**Available data:**
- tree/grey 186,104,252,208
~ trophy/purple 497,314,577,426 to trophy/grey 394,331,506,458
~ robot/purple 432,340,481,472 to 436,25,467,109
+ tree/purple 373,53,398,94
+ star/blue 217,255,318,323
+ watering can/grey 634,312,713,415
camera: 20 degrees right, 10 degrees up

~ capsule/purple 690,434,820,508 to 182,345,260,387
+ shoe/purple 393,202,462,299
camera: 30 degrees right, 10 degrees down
==
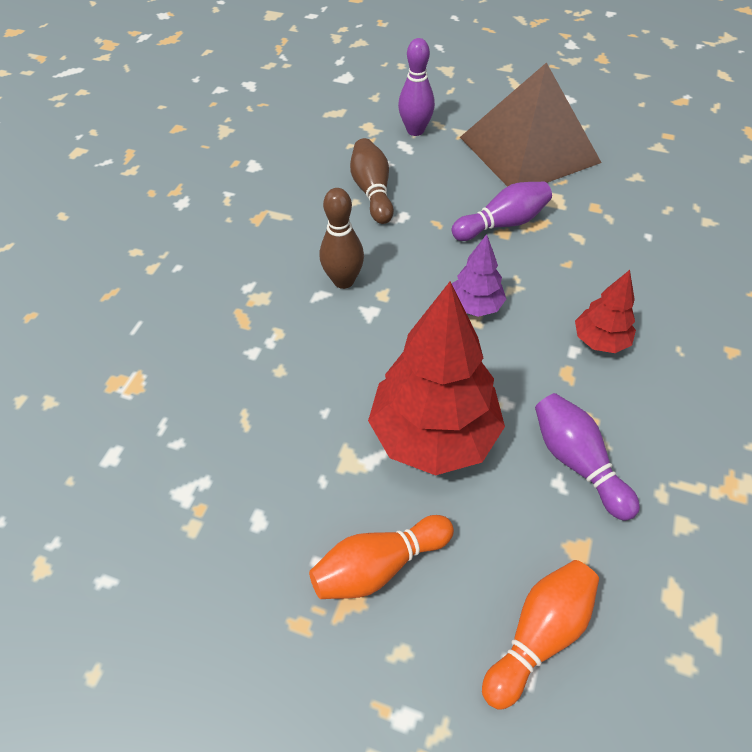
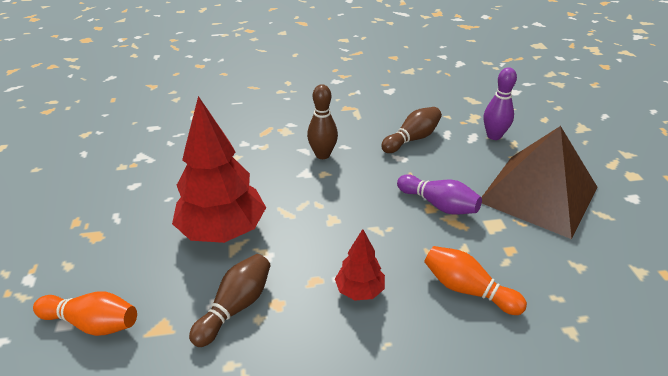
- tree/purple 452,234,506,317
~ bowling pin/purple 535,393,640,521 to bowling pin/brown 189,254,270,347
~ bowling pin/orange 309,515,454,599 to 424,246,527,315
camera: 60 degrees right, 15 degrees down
---
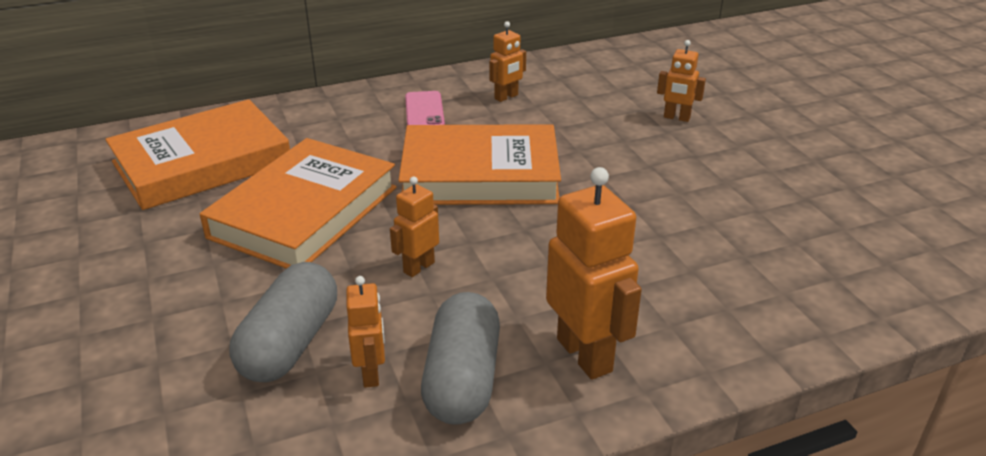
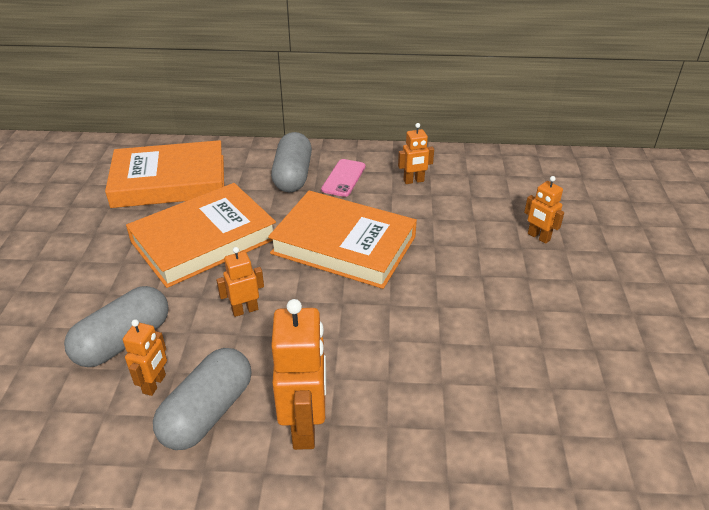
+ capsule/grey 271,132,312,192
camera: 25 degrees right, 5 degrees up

**Problem description:** Using the records above, set down exactly the lines from the one with "- tree/grey 186,104,252,208" through the one with "watering can/grey 634,312,713,415", inclusive, and nothing more.

**Written solution:**
- tree/grey 186,104,252,208
~ trophy/purple 497,314,577,426 to trophy/grey 394,331,506,458
~ robot/purple 432,340,481,472 to 436,25,467,109
+ tree/purple 373,53,398,94
+ star/blue 217,255,318,323
+ watering can/grey 634,312,713,415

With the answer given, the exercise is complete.